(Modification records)
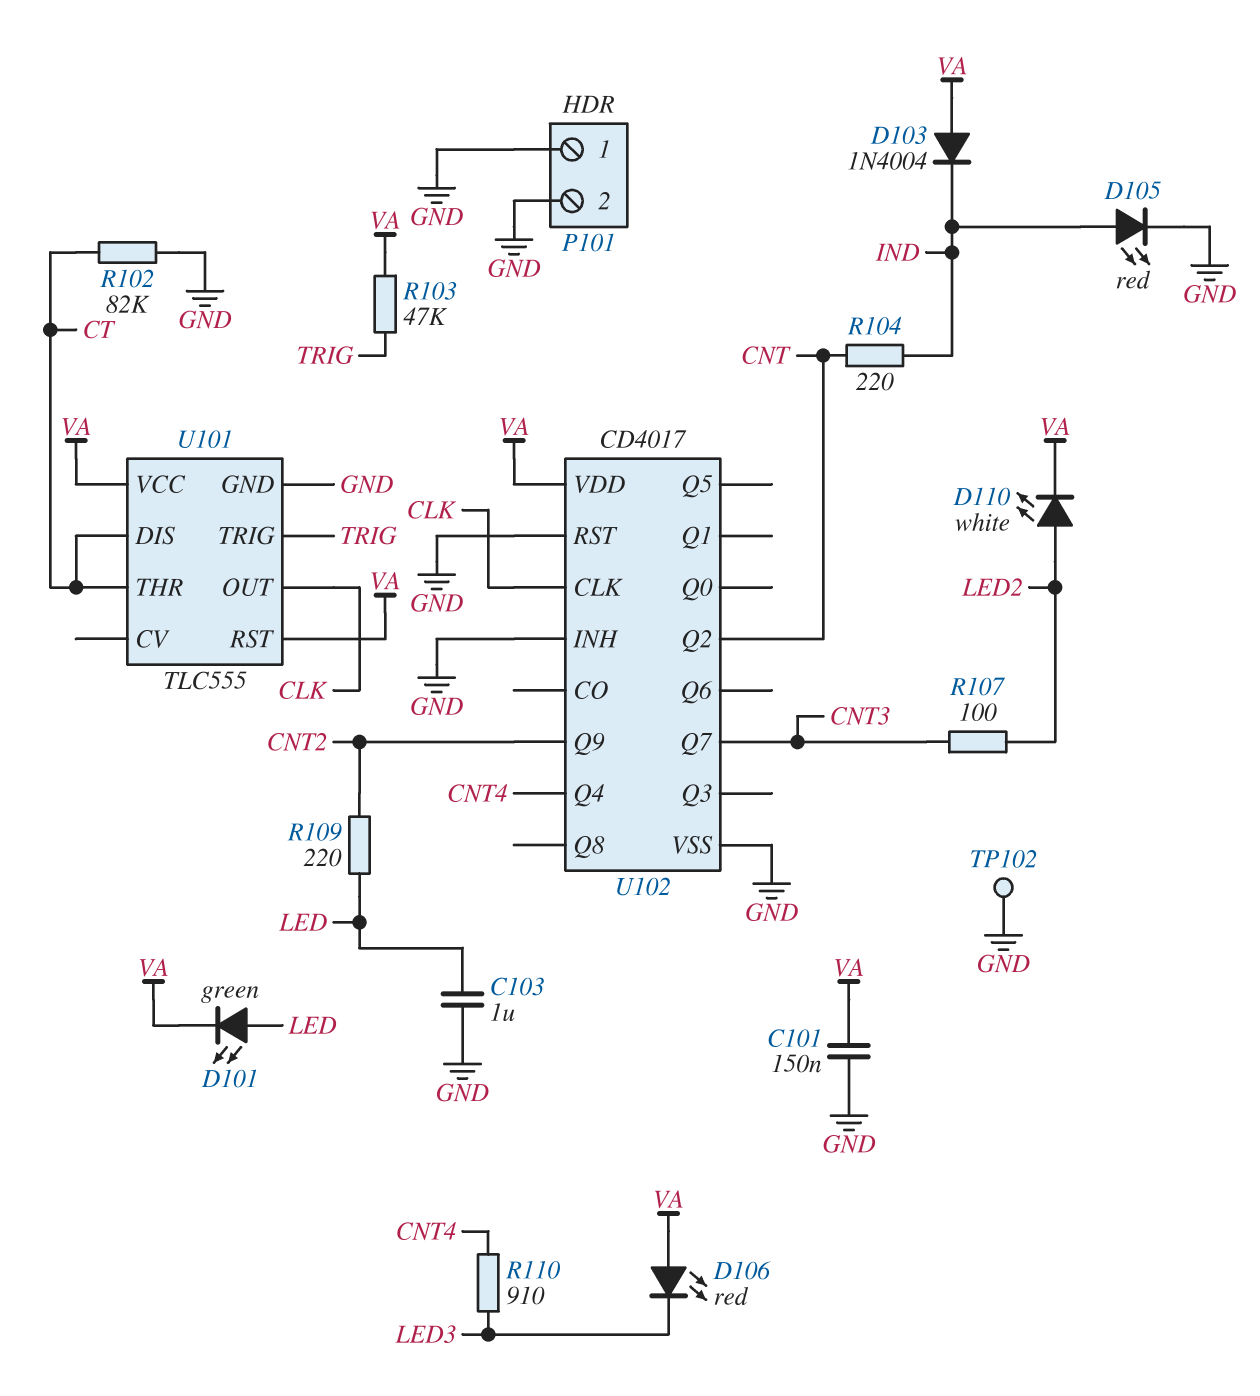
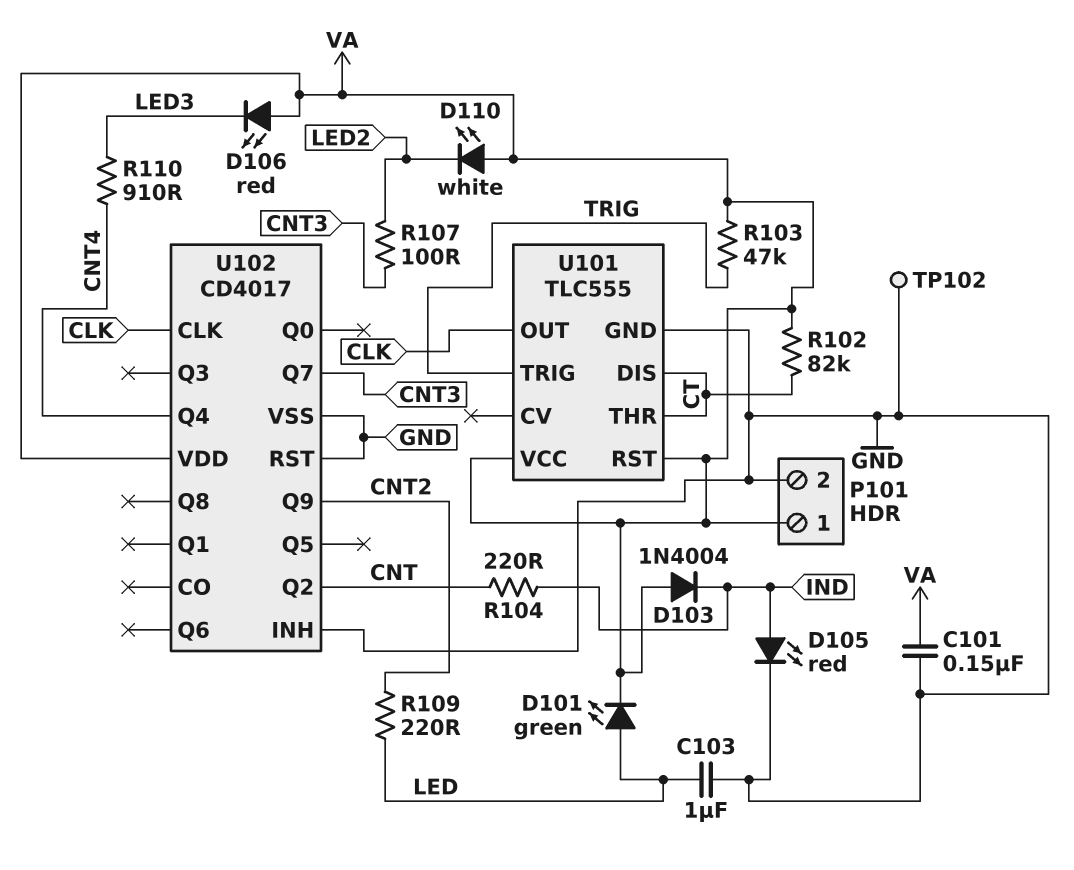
D110: LED white (A LED2, K VA) -> LED white (A VA, K LED2)
P101 pin 1: GND -> VA
R102: 82k (CT, GND) -> 82k (CT, VA)

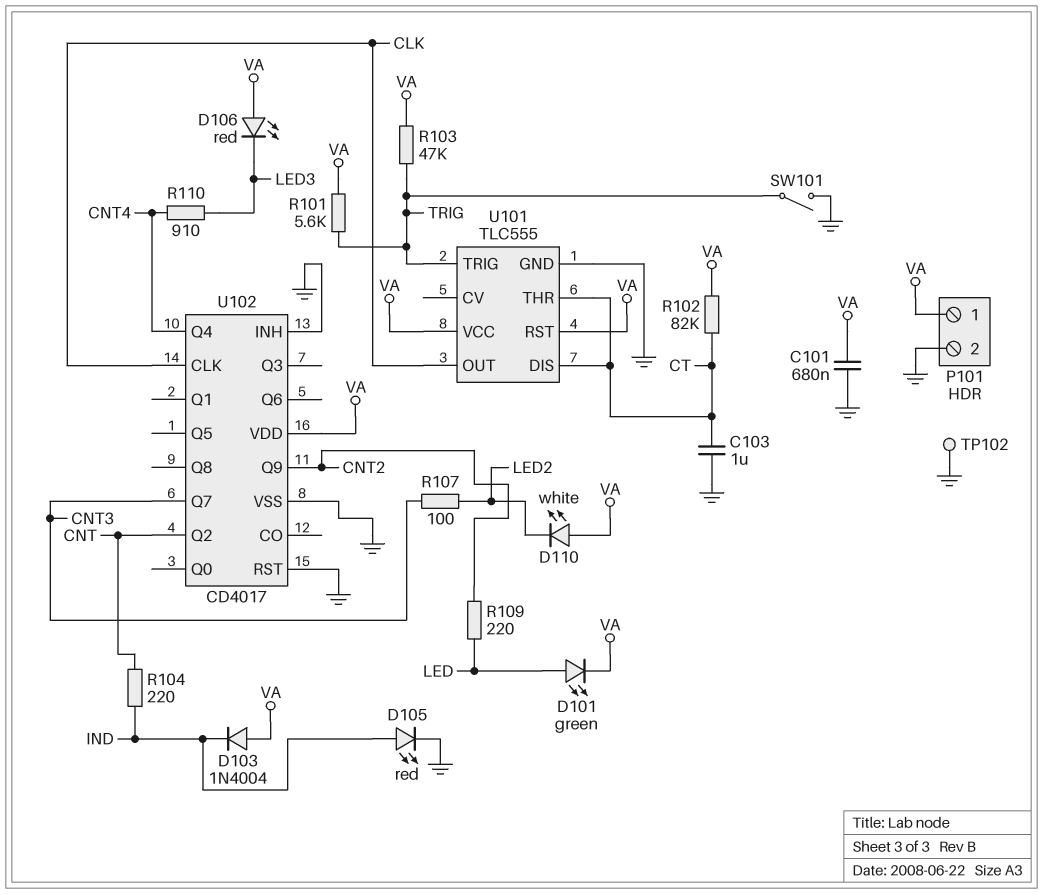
C101: 150nF (GND, VA) -> 680nF (GND, VA)
C103: 1uF (GND, LED) -> 1uF (CT, GND)
R101: none -> 5.6k (TRIG, VA)
SW101: none -> switch (GND, TRIG)

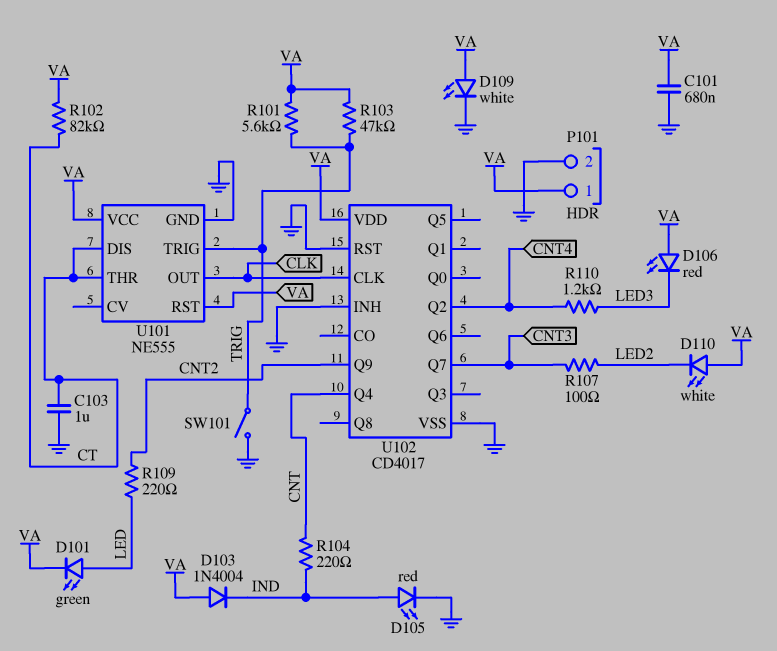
D109: none -> LED white (A VA, K GND)
R110: 910 (CNT4, LED3) -> 1.2k (CNT4, LED3)
TP102: test point (GND) -> none
U101: TLC555 -> NE555
U102 pin Q2: CNT -> CNT4
U102 pin Q4: CNT4 -> CNT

**Required work**
Return the lines from the one containing "R102: 82k (CT, GND) -> 82k (CT, VA)" through the last line of the records, both included, exactly as written and with no pictures.

**Solution to the exercise**
R102: 82k (CT, GND) -> 82k (CT, VA)

C101: 150nF (GND, VA) -> 680nF (GND, VA)
C103: 1uF (GND, LED) -> 1uF (CT, GND)
R101: none -> 5.6k (TRIG, VA)
SW101: none -> switch (GND, TRIG)

D109: none -> LED white (A VA, K GND)
R110: 910 (CNT4, LED3) -> 1.2k (CNT4, LED3)
TP102: test point (GND) -> none
U101: TLC555 -> NE555
U102 pin Q2: CNT -> CNT4
U102 pin Q4: CNT4 -> CNT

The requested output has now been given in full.